### Problem to solve:
Retype every record exactly as it appears.

### Materials provided:
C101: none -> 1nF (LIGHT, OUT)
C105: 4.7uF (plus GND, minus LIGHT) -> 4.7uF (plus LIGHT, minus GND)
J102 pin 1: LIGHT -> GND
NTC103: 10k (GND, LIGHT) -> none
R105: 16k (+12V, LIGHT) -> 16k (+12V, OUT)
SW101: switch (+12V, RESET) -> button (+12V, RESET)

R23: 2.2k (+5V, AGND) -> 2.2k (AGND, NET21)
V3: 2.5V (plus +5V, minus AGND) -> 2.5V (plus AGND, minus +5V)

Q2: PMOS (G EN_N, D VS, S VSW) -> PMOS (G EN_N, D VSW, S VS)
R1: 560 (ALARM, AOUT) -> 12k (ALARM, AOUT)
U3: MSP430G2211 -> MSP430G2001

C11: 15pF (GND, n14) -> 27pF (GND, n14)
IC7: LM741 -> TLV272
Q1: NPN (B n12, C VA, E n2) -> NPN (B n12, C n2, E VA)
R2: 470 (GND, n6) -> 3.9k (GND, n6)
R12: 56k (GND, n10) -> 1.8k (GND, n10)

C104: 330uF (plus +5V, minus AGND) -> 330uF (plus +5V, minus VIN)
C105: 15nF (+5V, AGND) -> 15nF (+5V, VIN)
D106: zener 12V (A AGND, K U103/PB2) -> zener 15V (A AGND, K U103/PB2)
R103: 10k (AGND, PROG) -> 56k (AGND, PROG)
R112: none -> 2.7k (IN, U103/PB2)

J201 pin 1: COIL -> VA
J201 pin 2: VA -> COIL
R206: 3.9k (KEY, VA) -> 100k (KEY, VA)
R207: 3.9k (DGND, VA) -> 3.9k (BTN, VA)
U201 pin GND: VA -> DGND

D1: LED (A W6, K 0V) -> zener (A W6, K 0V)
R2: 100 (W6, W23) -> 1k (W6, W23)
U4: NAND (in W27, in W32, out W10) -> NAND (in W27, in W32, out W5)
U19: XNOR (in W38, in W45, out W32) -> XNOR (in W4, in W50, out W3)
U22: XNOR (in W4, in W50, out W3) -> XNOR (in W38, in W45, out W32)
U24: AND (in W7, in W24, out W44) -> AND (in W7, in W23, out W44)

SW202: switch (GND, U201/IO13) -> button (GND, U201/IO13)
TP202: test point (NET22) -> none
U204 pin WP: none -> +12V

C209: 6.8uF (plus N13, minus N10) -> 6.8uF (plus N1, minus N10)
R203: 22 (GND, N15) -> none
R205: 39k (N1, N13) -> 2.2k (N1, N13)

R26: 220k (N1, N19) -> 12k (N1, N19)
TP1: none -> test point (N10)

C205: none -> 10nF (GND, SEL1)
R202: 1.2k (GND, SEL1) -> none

### Result:
C101: none -> 1nF (LIGHT, OUT)
C105: 4.7uF (plus GND, minus LIGHT) -> 4.7uF (plus LIGHT, minus GND)
J102 pin 1: LIGHT -> GND
NTC103: 10k (GND, LIGHT) -> none
R105: 16k (+12V, LIGHT) -> 16k (+12V, OUT)
SW101: switch (+12V, RESET) -> button (+12V, RESET)

R23: 2.2k (+5V, AGND) -> 2.2k (AGND, NET21)
V3: 2.5V (plus +5V, minus AGND) -> 2.5V (plus AGND, minus +5V)

Q2: PMOS (G EN_N, D VS, S VSW) -> PMOS (G EN_N, D VSW, S VS)
R1: 560 (ALARM, AOUT) -> 12k (ALARM, AOUT)
U3: MSP430G2211 -> MSP430G2001

C11: 15pF (GND, n14) -> 27pF (GND, n14)
IC7: LM741 -> TLV272
Q1: NPN (B n12, C VA, E n2) -> NPN (B n12, C n2, E VA)
R2: 470 (GND, n6) -> 3.9k (GND, n6)
R12: 56k (GND, n10) -> 1.8k (GND, n10)

C104: 330uF (plus +5V, minus AGND) -> 330uF (plus +5V, minus VIN)
C105: 15nF (+5V, AGND) -> 15nF (+5V, VIN)
D106: zener 12V (A AGND, K U103/PB2) -> zener 15V (A AGND, K U103/PB2)
R103: 10k (AGND, PROG) -> 56k (AGND, PROG)
R112: none -> 2.7k (IN, U103/PB2)

J201 pin 1: COIL -> VA
J201 pin 2: VA -> COIL
R206: 3.9k (KEY, VA) -> 100k (KEY, VA)
R207: 3.9k (DGND, VA) -> 3.9k (BTN, VA)
U201 pin GND: VA -> DGND

D1: LED (A W6, K 0V) -> zener (A W6, K 0V)
R2: 100 (W6, W23) -> 1k (W6, W23)
U4: NAND (in W27, in W32, out W10) -> NAND (in W27, in W32, out W5)
U19: XNOR (in W38, in W45, out W32) -> XNOR (in W4, in W50, out W3)
U22: XNOR (in W4, in W50, out W3) -> XNOR (in W38, in W45, out W32)
U24: AND (in W7, in W24, out W44) -> AND (in W7, in W23, out W44)

SW202: switch (GND, U201/IO13) -> button (GND, U201/IO13)
TP202: test point (NET22) -> none
U204 pin WP: none -> +12V

C209: 6.8uF (plus N13, minus N10) -> 6.8uF (plus N1, minus N10)
R203: 22 (GND, N15) -> none
R205: 39k (N1, N13) -> 2.2k (N1, N13)

R26: 220k (N1, N19) -> 12k (N1, N19)
TP1: none -> test point (N10)

C205: none -> 10nF (GND, SEL1)
R202: 1.2k (GND, SEL1) -> none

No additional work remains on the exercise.